● **Required work**: Copy every line of the following data that includes the string "VMID".

● **Given data**:
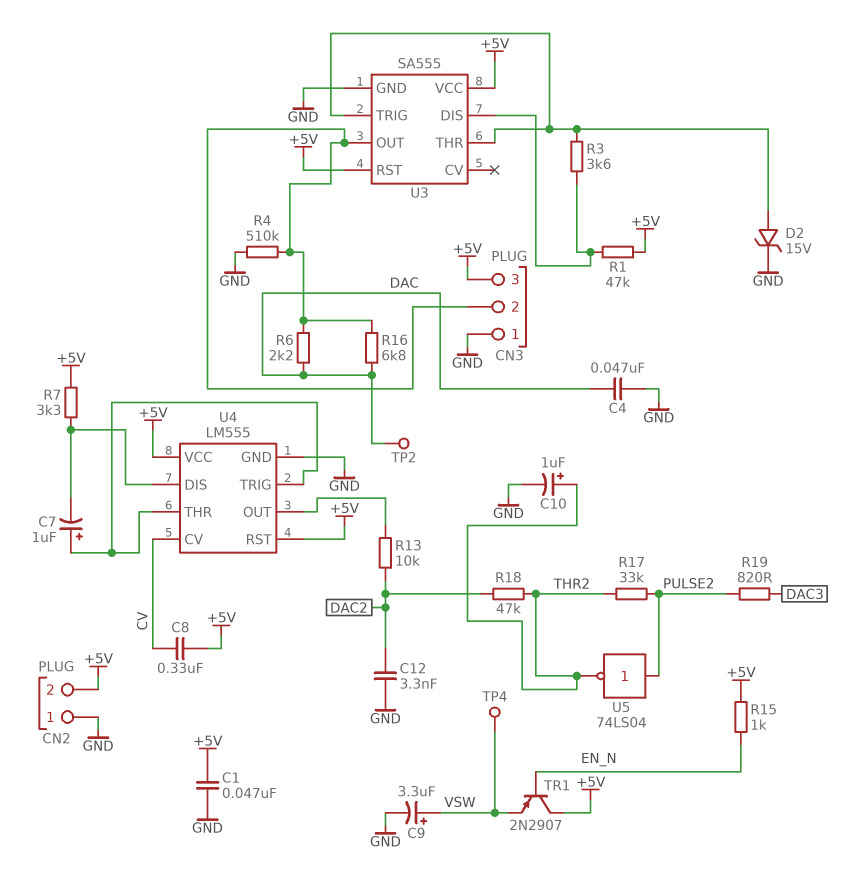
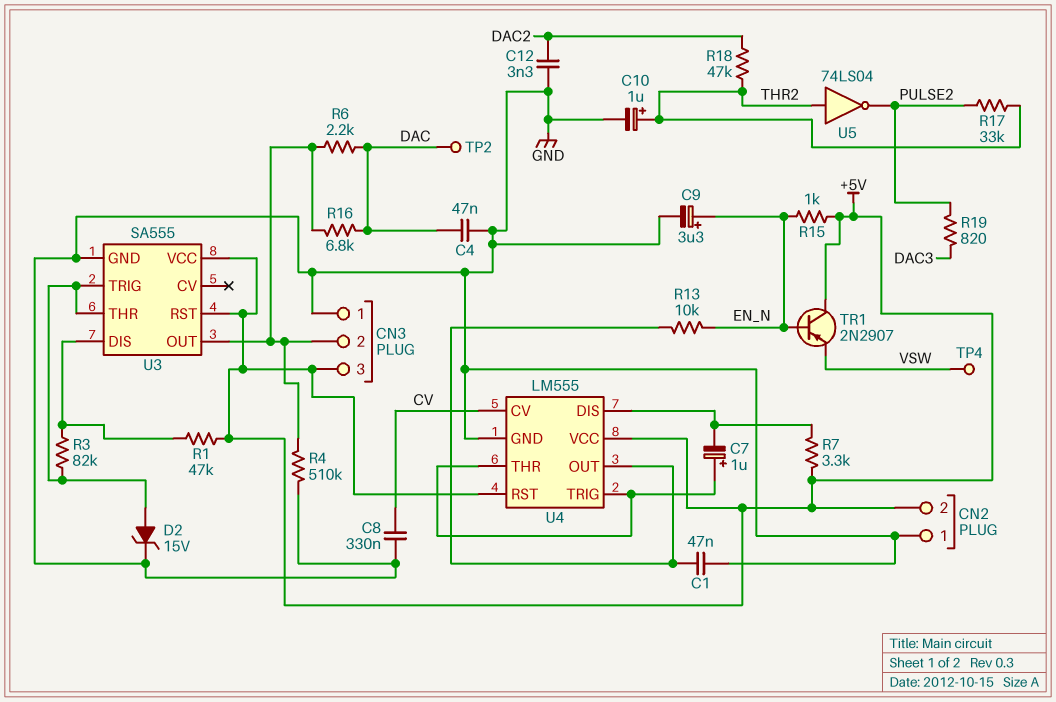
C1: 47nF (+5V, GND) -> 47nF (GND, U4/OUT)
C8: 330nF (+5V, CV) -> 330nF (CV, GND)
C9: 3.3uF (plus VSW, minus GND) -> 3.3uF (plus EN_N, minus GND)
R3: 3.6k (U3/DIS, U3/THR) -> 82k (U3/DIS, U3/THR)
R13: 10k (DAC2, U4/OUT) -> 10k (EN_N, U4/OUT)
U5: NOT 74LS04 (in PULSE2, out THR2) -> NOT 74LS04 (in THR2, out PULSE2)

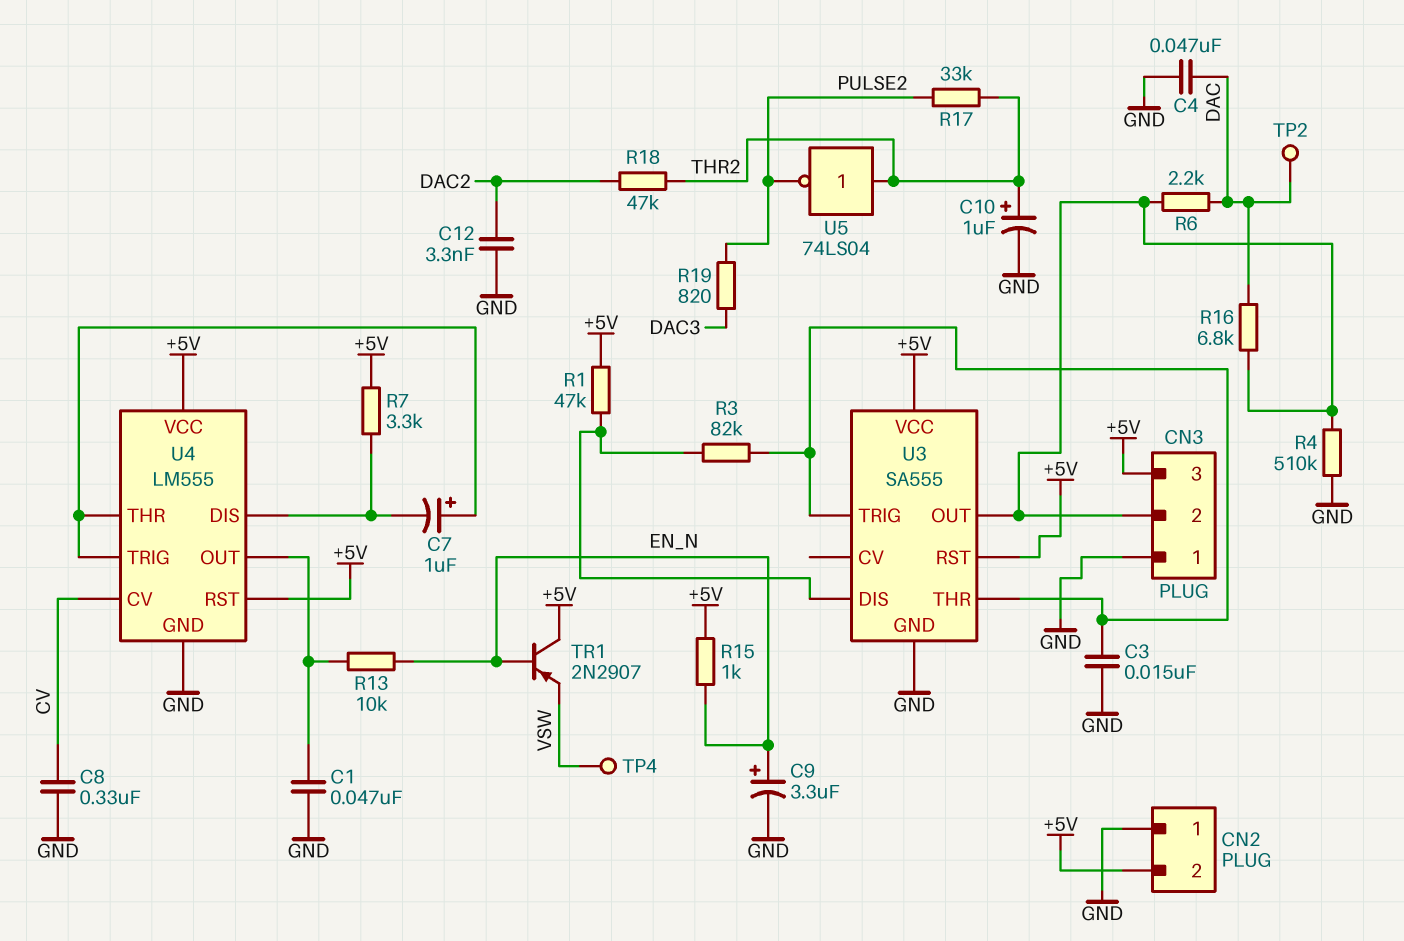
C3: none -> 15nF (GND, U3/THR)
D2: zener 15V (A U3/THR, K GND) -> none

...

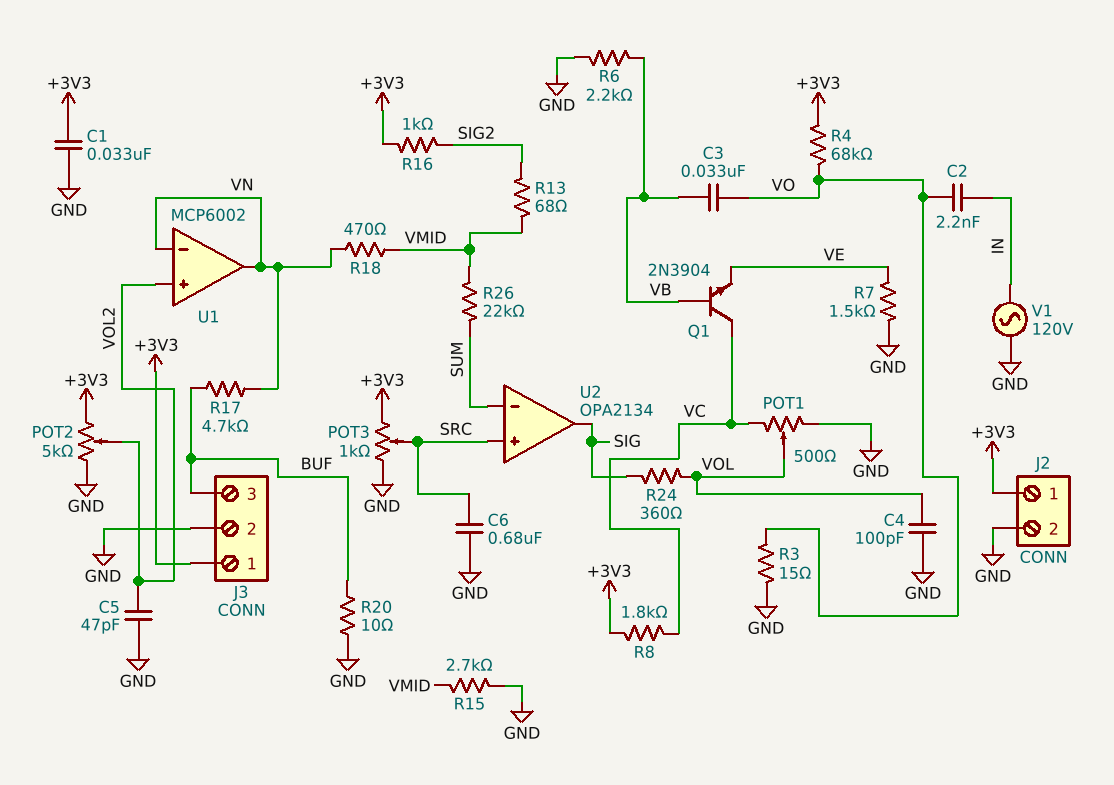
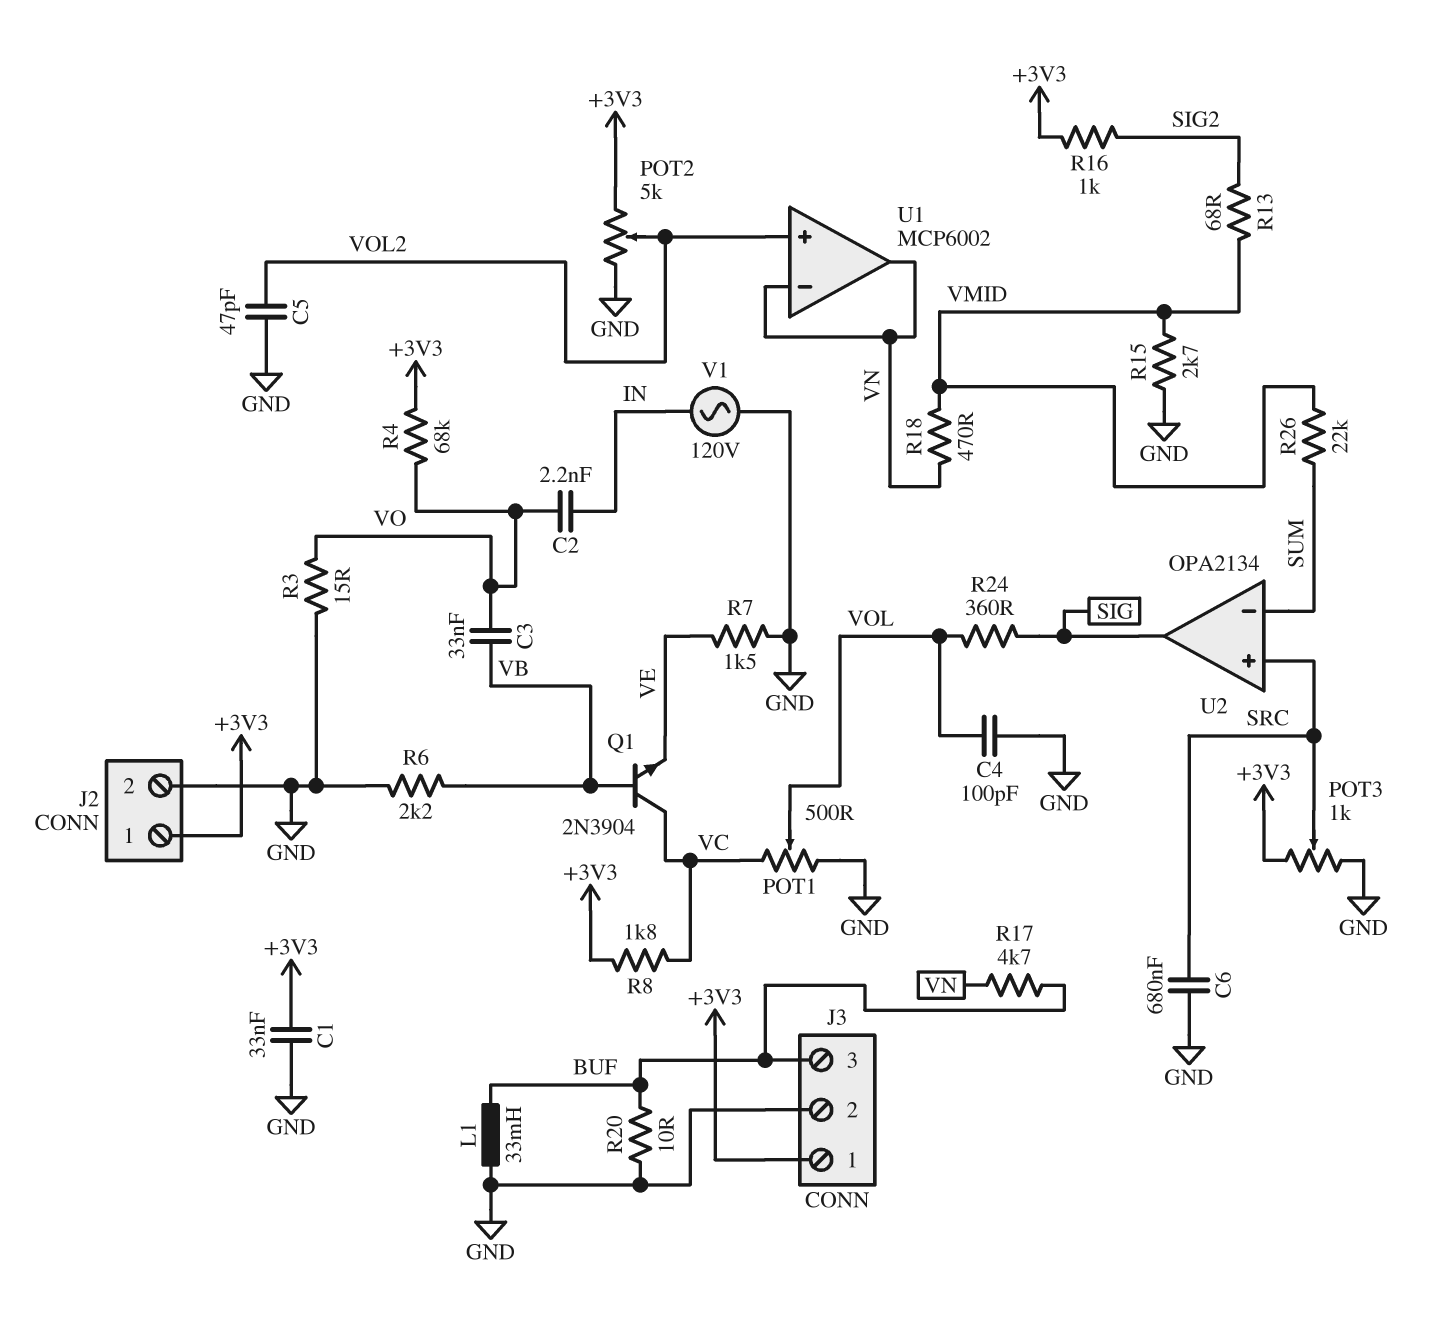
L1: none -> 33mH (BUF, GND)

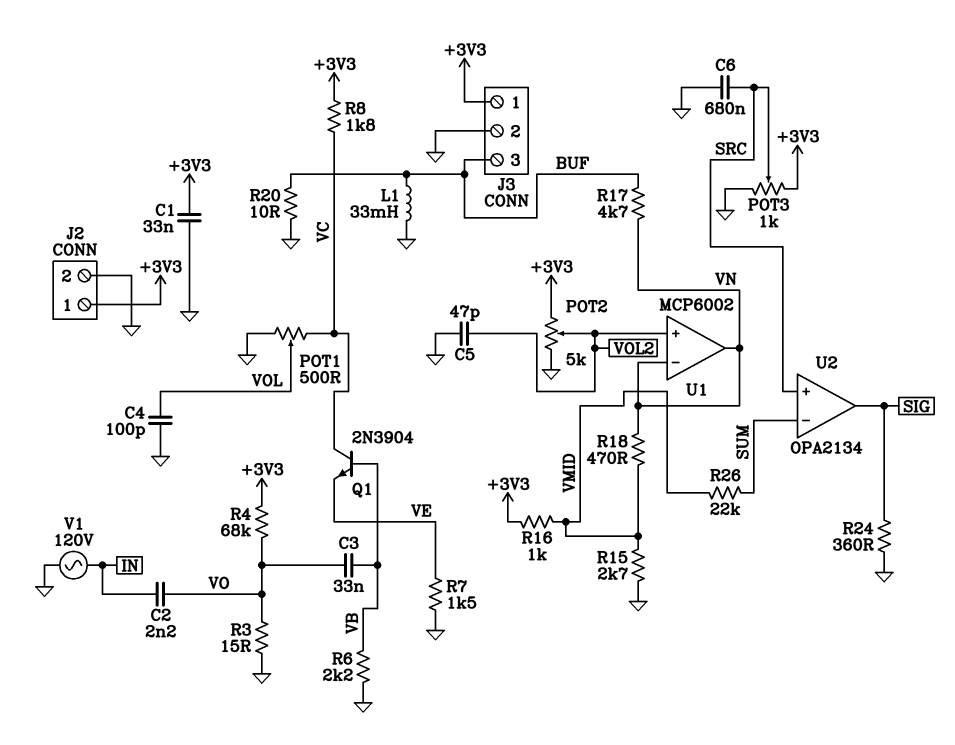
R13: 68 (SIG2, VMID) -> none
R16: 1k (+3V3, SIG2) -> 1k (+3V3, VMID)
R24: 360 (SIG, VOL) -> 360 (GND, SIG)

● **Result of this exercise**:
R13: 68 (SIG2, VMID) -> none
R16: 1k (+3V3, SIG2) -> 1k (+3V3, VMID)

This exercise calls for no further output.